Excerpts from a dataset »
- - - - - - -

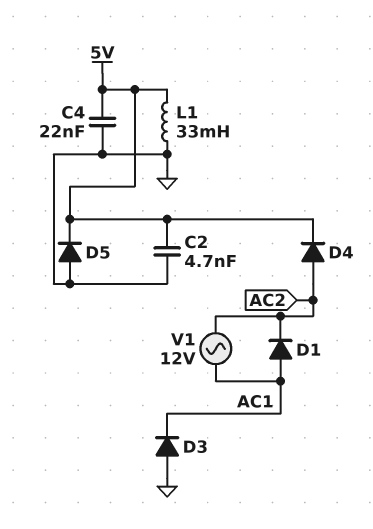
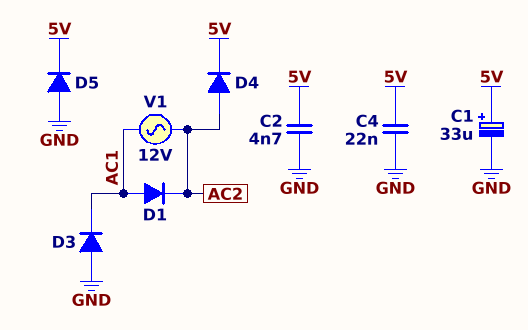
C1: none -> 33uF (plus 5V, minus GND)
L1: 33mH (5V, GND) -> none

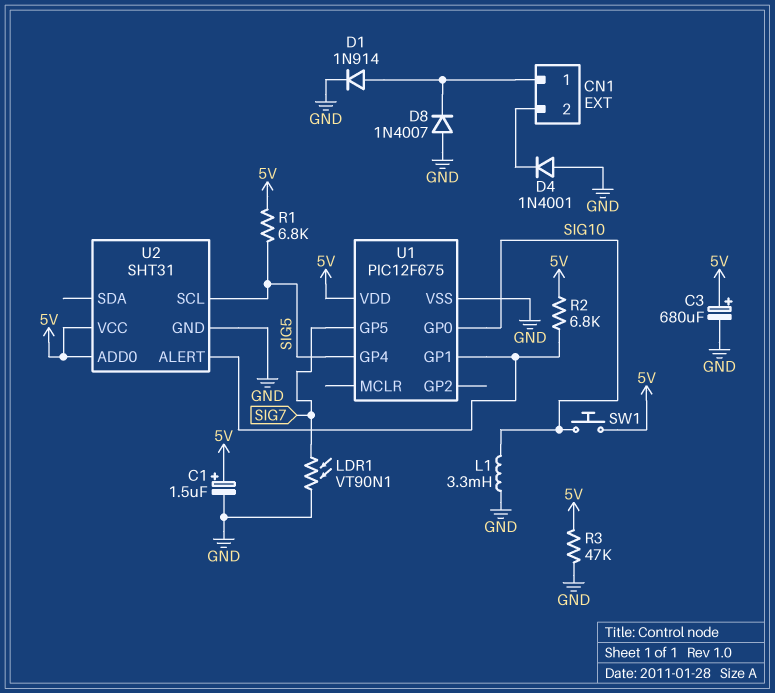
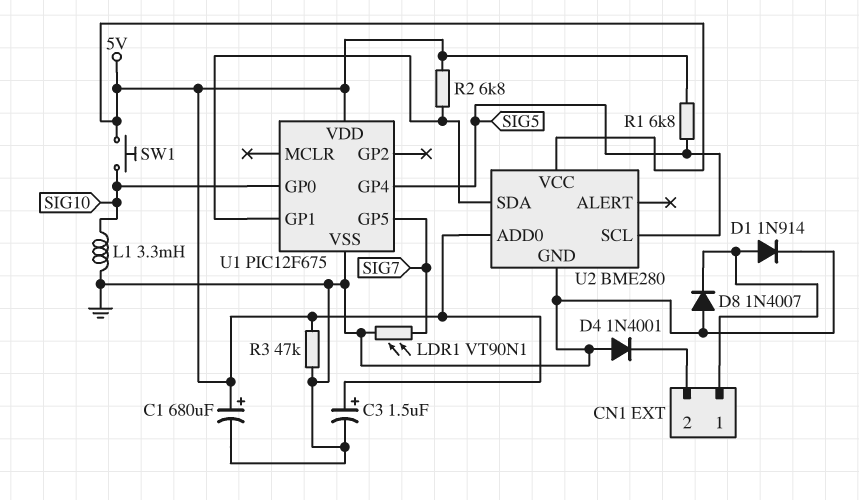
C1: 1.5uF (plus 5V, minus GND) -> 680uF (plus 5V, minus GND)
C3: 680uF (plus 5V, minus GND) -> 1.5uF (plus 5V, minus GND)
U2: SHT31 -> BME280
U2 pin ALERT: U1/GP1 -> none
U2 pin SDA: none -> U1/GP1

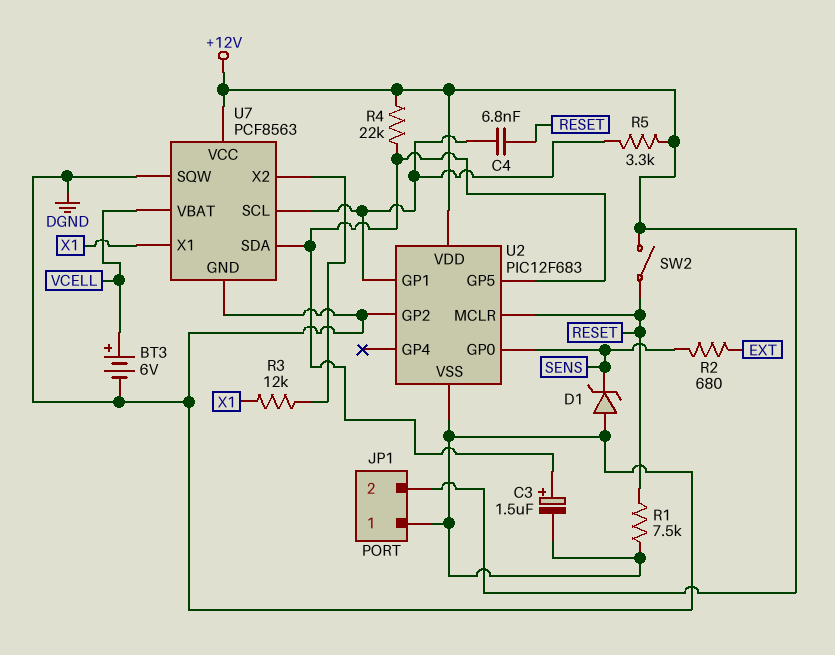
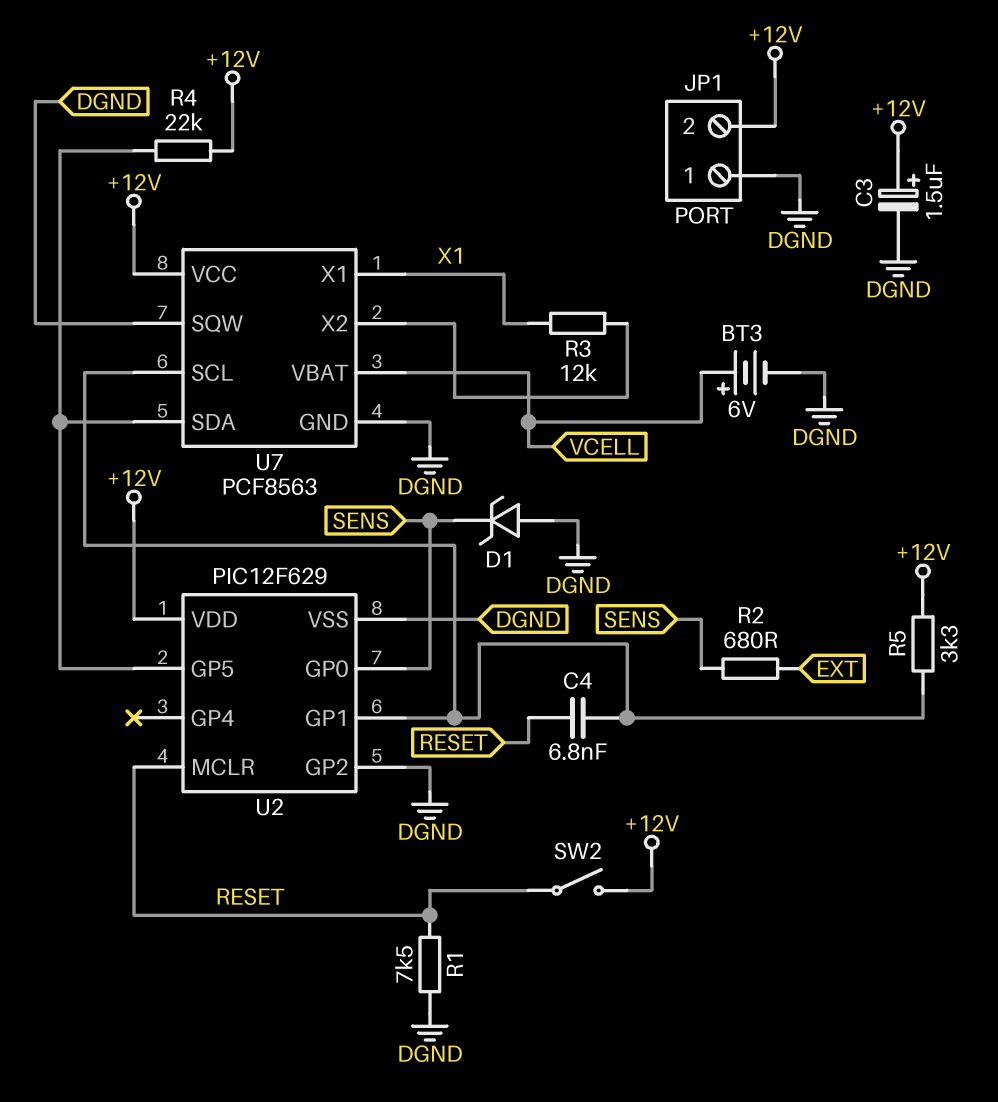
C3: 1.5uF (plus U2/GP5, minus DGND) -> 1.5uF (plus +12V, minus DGND)
U2: PIC12F683 -> PIC12F629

- - - - - - -

INSTRUCTIONS TO FOLLOW »
Without copying any picture, write out the entries exactly.

SOLUTION BELOW »
C1: none -> 33uF (plus 5V, minus GND)
L1: 33mH (5V, GND) -> none

C1: 1.5uF (plus 5V, minus GND) -> 680uF (plus 5V, minus GND)
C3: 680uF (plus 5V, minus GND) -> 1.5uF (plus 5V, minus GND)
U2: SHT31 -> BME280
U2 pin ALERT: U1/GP1 -> none
U2 pin SDA: none -> U1/GP1

C3: 1.5uF (plus U2/GP5, minus DGND) -> 1.5uF (plus +12V, minus DGND)
U2: PIC12F683 -> PIC12F629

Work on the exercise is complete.